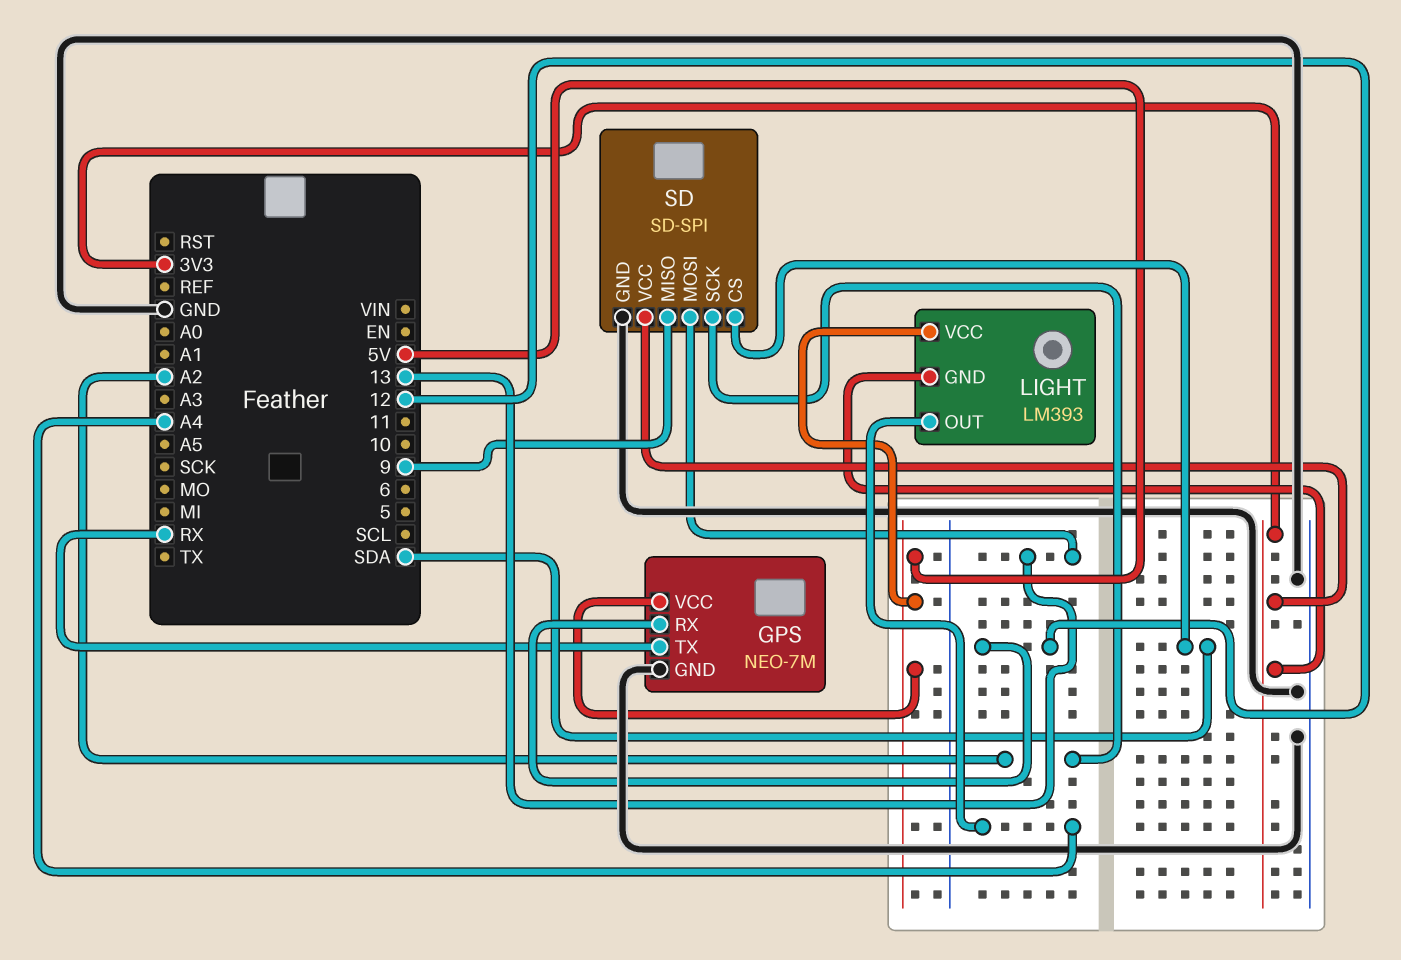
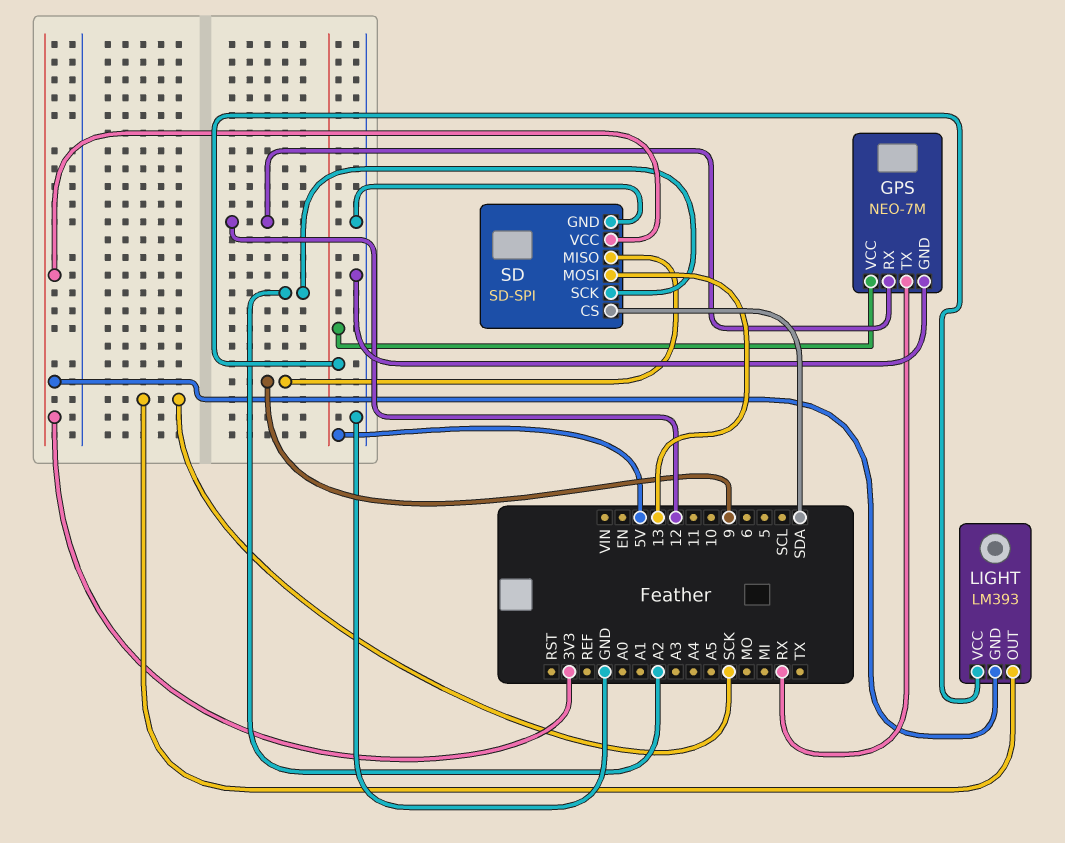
LIGHT pin OUT: A4 -> SCK

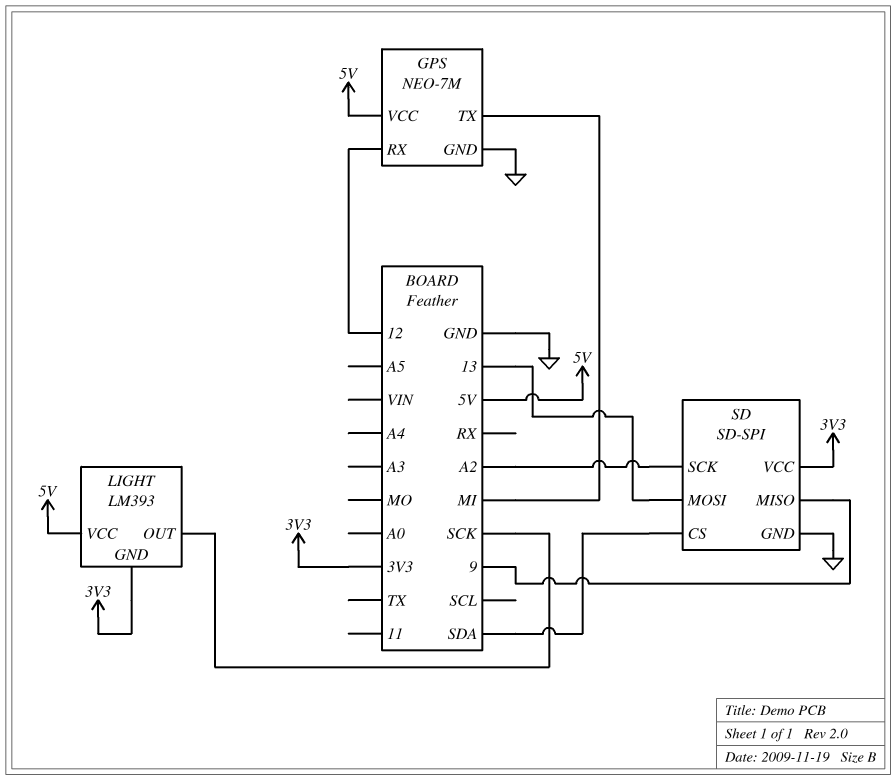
GPS pin TX: RX -> MI

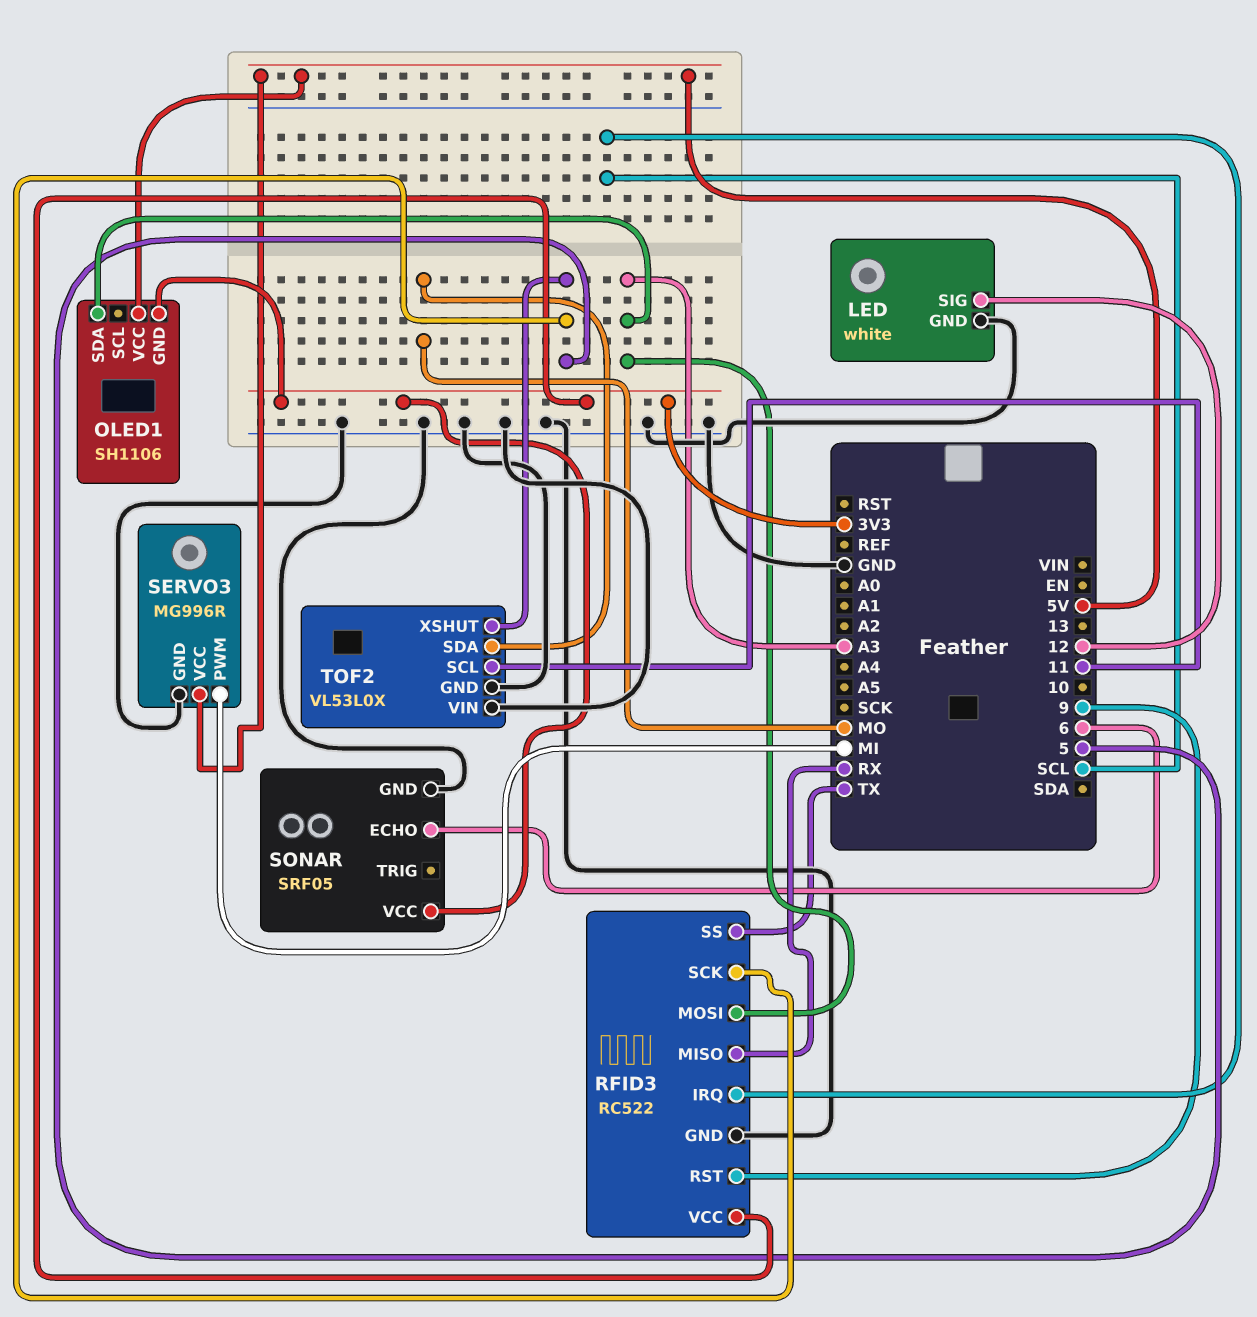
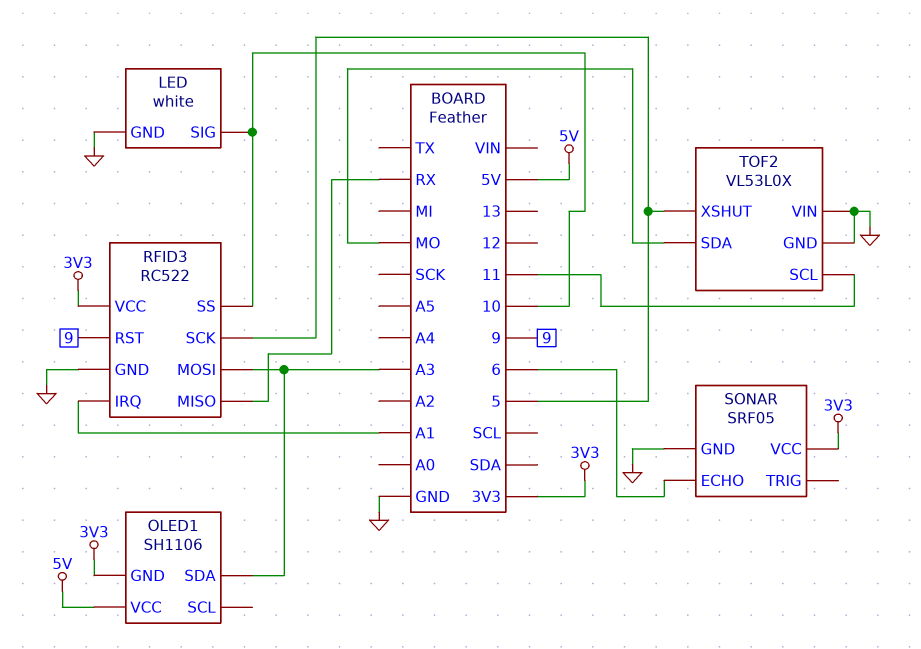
LED pin SIG: 12 -> 10
RFID3 pin IRQ: SCL -> A1
RFID3 pin SS: TX -> 10
SERVO3: MG996R -> none
SERVO3 pin GND: GND -> none
SERVO3 pin PWM: MI -> none
SERVO3 pin VCC: 5V -> none

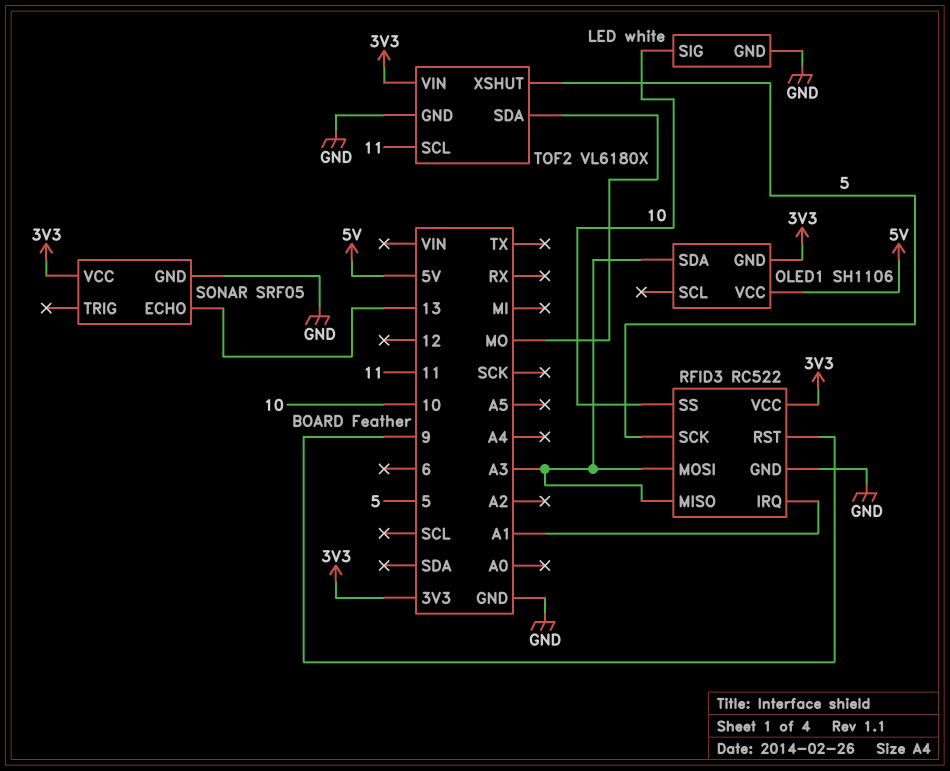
RFID3 pin MISO: RX -> A3
SONAR pin ECHO: 6 -> 13
TOF2: VL53L0X -> VL6180X
TOF2 pin VIN: GND -> 3V3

^^^^

All of the lines above should be printed exactly, minus the pictures.

LIGHT pin OUT: A4 -> SCK

GPS pin TX: RX -> MI

LED pin SIG: 12 -> 10
RFID3 pin IRQ: SCL -> A1
RFID3 pin SS: TX -> 10
SERVO3: MG996R -> none
SERVO3 pin GND: GND -> none
SERVO3 pin PWM: MI -> none
SERVO3 pin VCC: 5V -> none

RFID3 pin MISO: RX -> A3
SONAR pin ECHO: 6 -> 13
TOF2: VL53L0X -> VL6180X
TOF2 pin VIN: GND -> 3V3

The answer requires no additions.